= What to produce =
Output the run of lines that opens with the first line of the material below and closes with the line containing "green pear [827,604,856,632]", both included, and drop the pictures.

══════════════════════════════

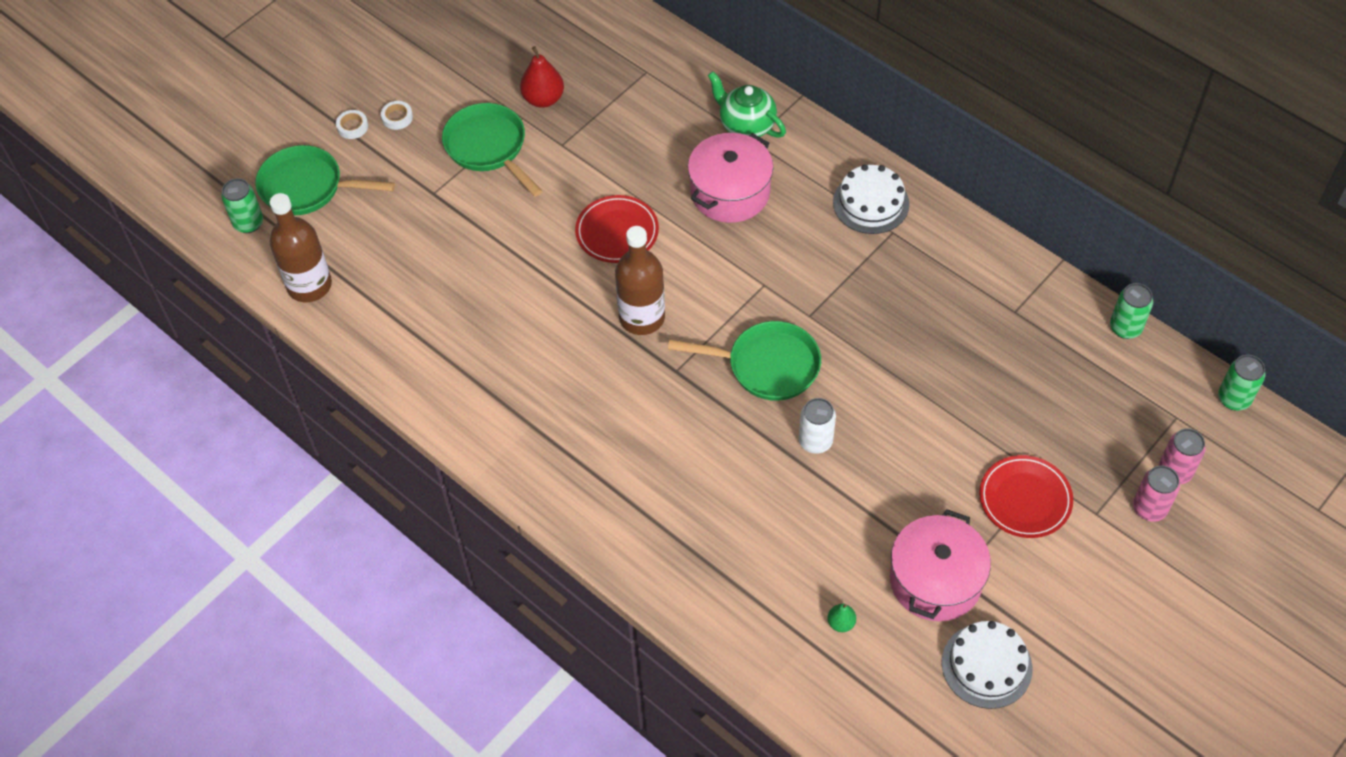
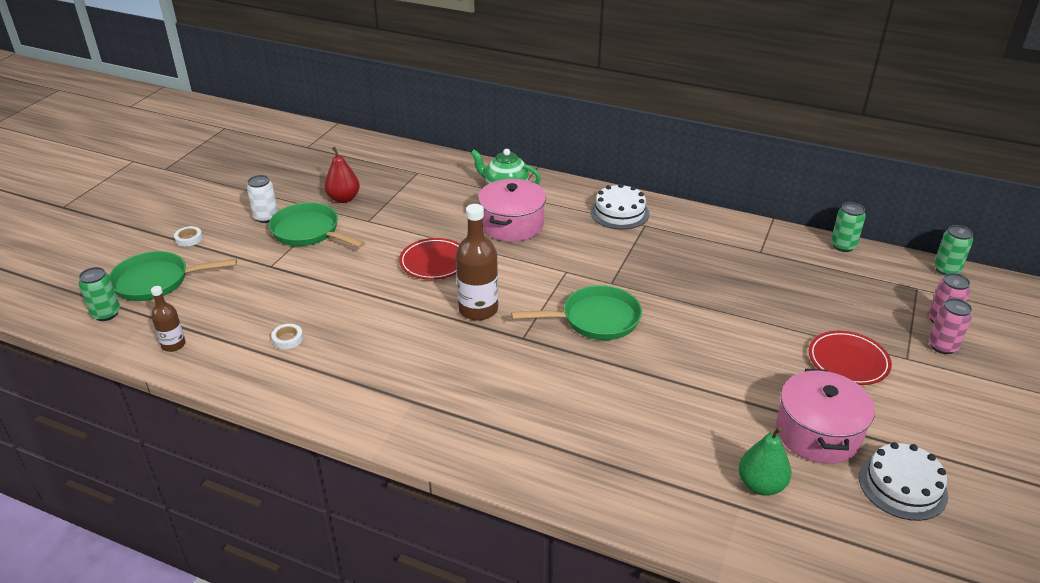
camera: 20 degrees left, 20 degrees down
brown bottle [270,193,332,302] -> brown bottle [151,286,186,352], size x0.57
white tape [381,101,413,130] -> white tape moved to [271,324,303,349]
white can [799,398,836,454] -> white can moved to [247,175,278,223]
green pear [827,604,856,632] -> green pear [738,427,791,496], size x1.85

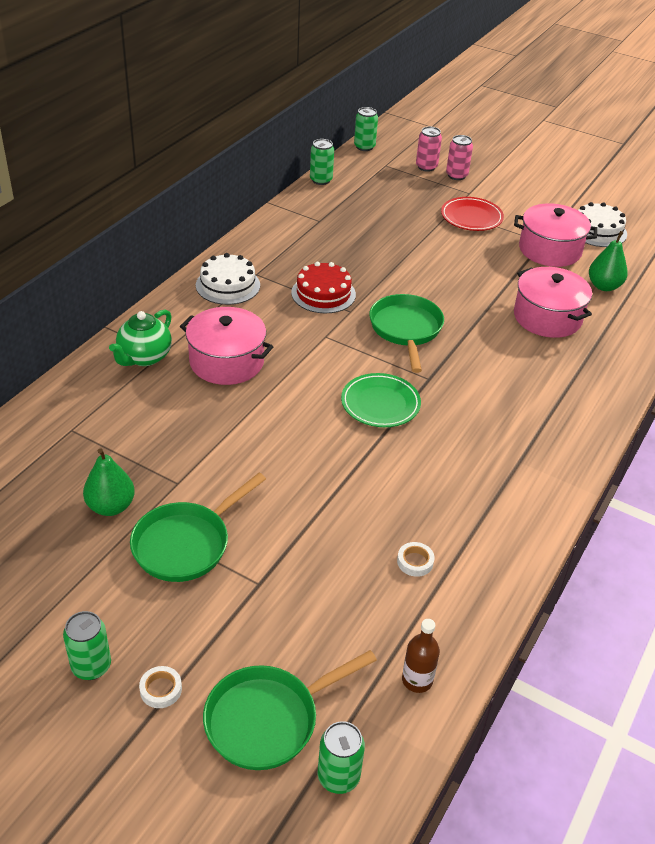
camera: 85 degrees left, 5 degrees up
green pan [109,251,237,301] -> green pan turned 60 degrees clockwise [203,650,377,770]
white can [247,175,278,223] -> none
red pear [324,147,360,203] -> green pear [83,449,135,516]
red plate [399,238,460,280] -> none
brown bottle [456,204,498,321] -> green plate [341,373,421,427]
none -> green can [63,611,111,680]
none -> red cake [291,262,356,313]
none -> pink pot [514,267,592,338]

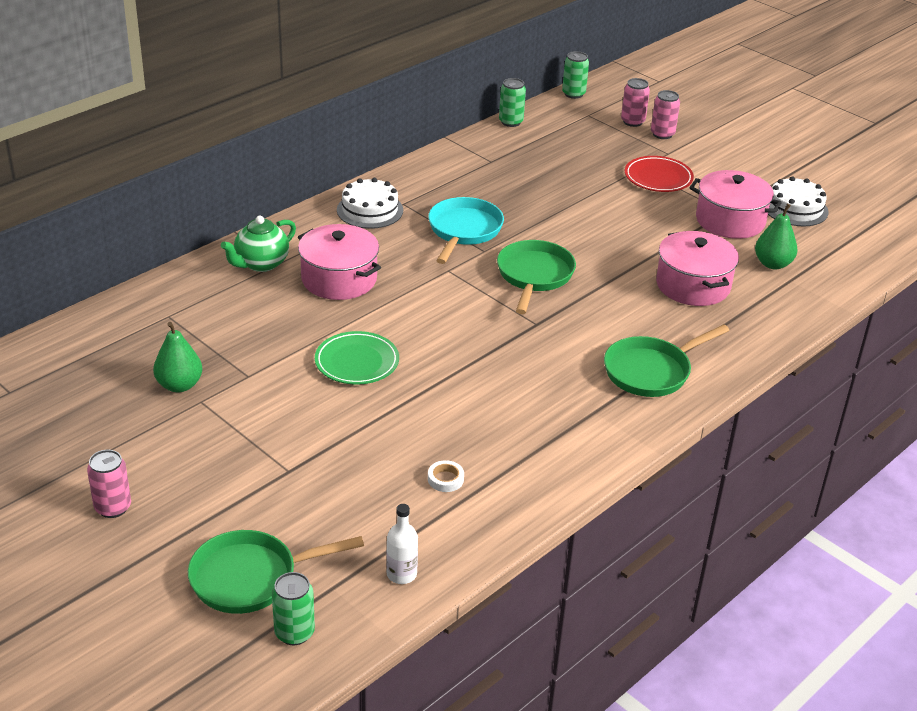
camera: 15 degrees right, 5 degrees down
green can [63,611,111,680] -> pink can [87,450,131,518]
green pan [130,473,266,582] -> green pan moved to [604,324,730,397]
white tape [139,666,182,708] -> none
red cake [291,262,356,313] -> turquoise pan [428,197,504,264]
green plate [341,373,421,427] -> green plate moved to [315,331,399,384]
brown bottle [402,619,440,693] -> white bottle [386,504,418,584]

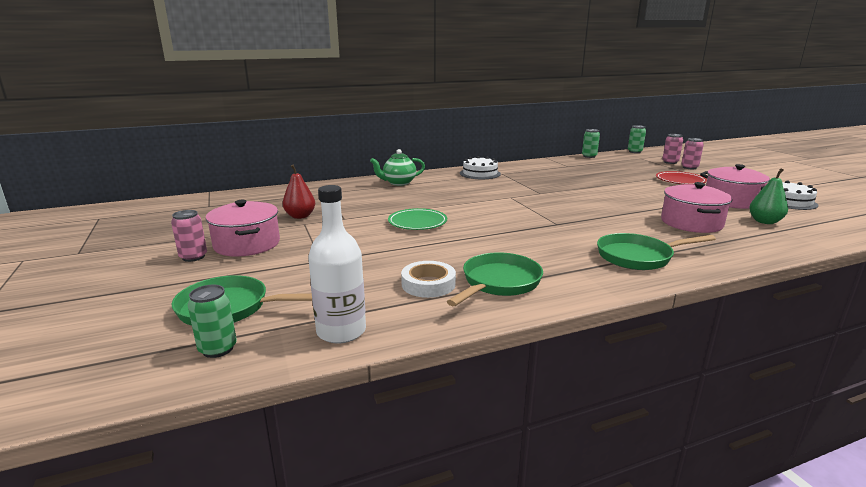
camera: 25 degrees right, 15 degrees down
green pear [153,322,202,392] -> red pear [283,164,315,219]
pink pot [298,224,381,300] -> pink pot moved to [206,200,280,257]
white bottle [386,504,418,584] -> white bottle [308,185,366,343], size x1.77
turquoise pan [428,197,504,264] -> none
white tape [428,460,464,492] -> white tape [401,261,456,298], size x1.78
green pan [497,240,576,314] -> green pan moved to [447,252,543,306]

══════════════════════════════

= Your response =
camera: 20 degrees left, 20 degrees down
brown bottle [270,193,332,302] -> brown bottle [151,286,186,352], size x0.57
white tape [381,101,413,130] -> white tape moved to [271,324,303,349]
white can [799,398,836,454] -> white can moved to [247,175,278,223]
green pear [827,604,856,632] -> green pear [738,427,791,496], size x1.85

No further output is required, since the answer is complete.